[ASSIGNED TASK]
Tell how many lines of the data below have the string "degrees" in them. Say nothing more.

[MATERIAL FOR THIS EXERCISE]
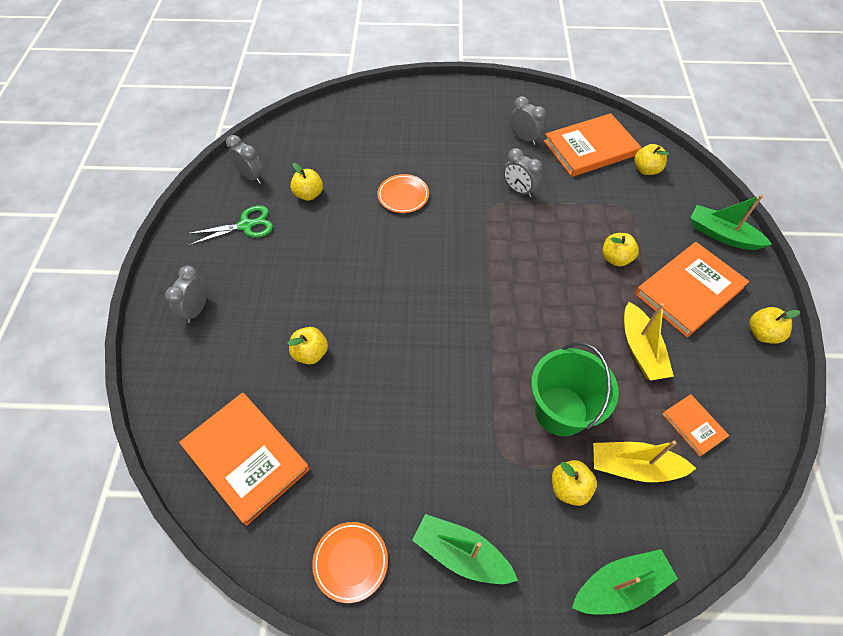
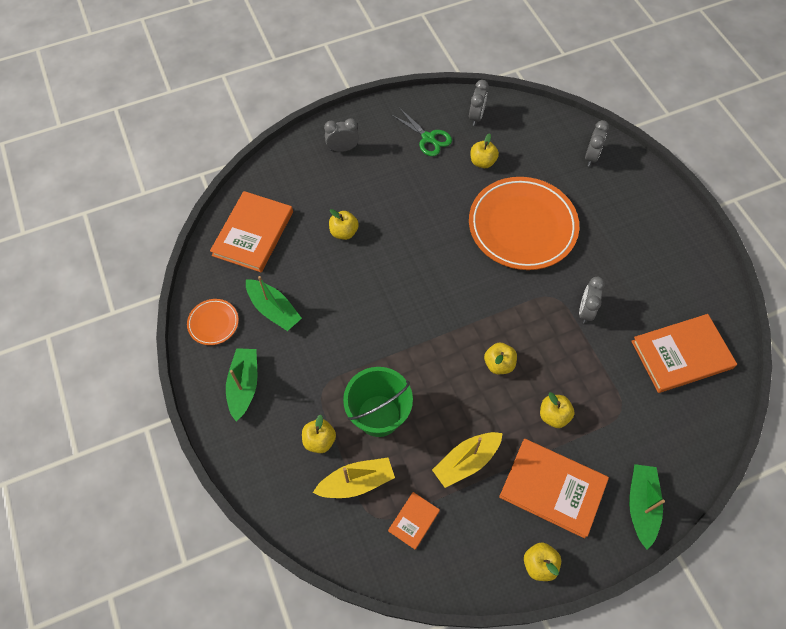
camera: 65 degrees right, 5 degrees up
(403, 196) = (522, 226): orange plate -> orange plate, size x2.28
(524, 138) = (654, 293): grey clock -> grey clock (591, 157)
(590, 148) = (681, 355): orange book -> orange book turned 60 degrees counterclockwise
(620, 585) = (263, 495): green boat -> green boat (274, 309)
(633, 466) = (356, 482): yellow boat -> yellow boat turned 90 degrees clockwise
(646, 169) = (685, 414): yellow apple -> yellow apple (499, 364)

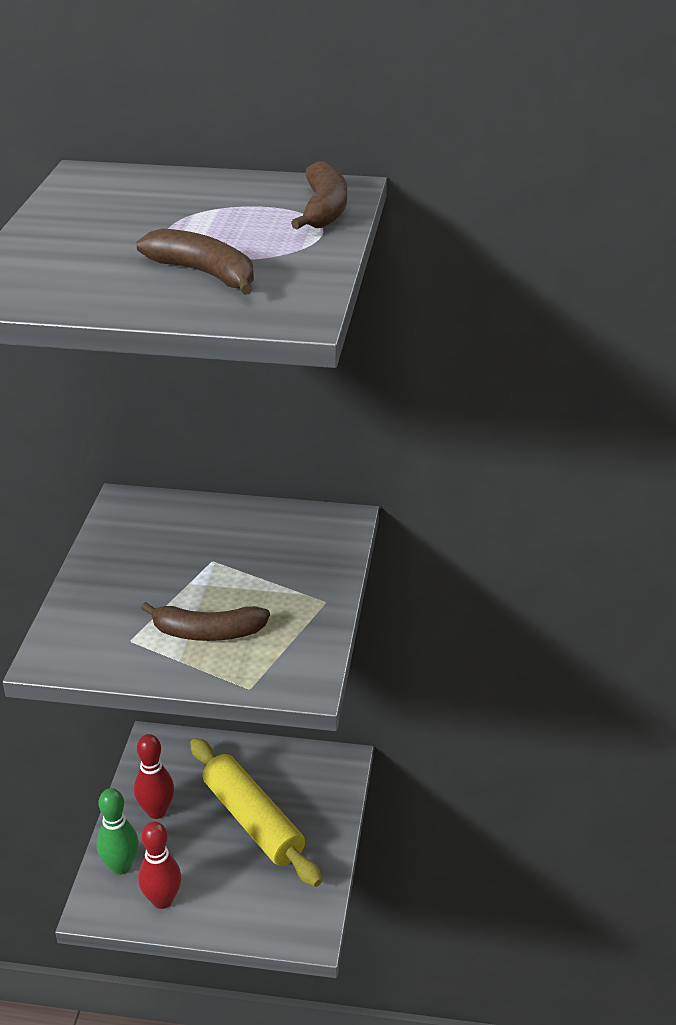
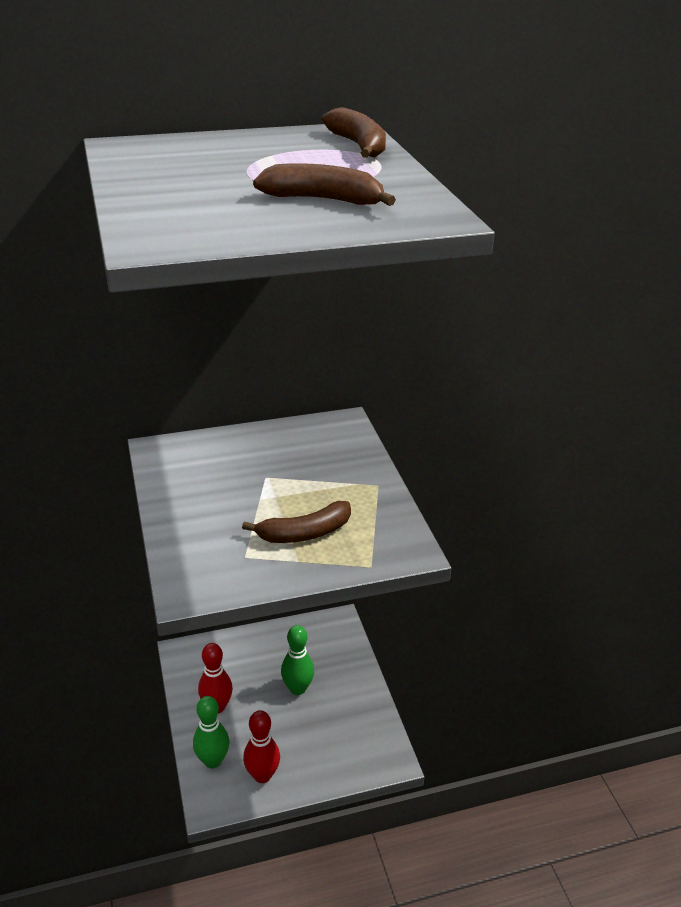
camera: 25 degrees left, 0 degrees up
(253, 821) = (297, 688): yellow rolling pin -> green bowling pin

[OUTPUT FOR THIS EXERCISE]
4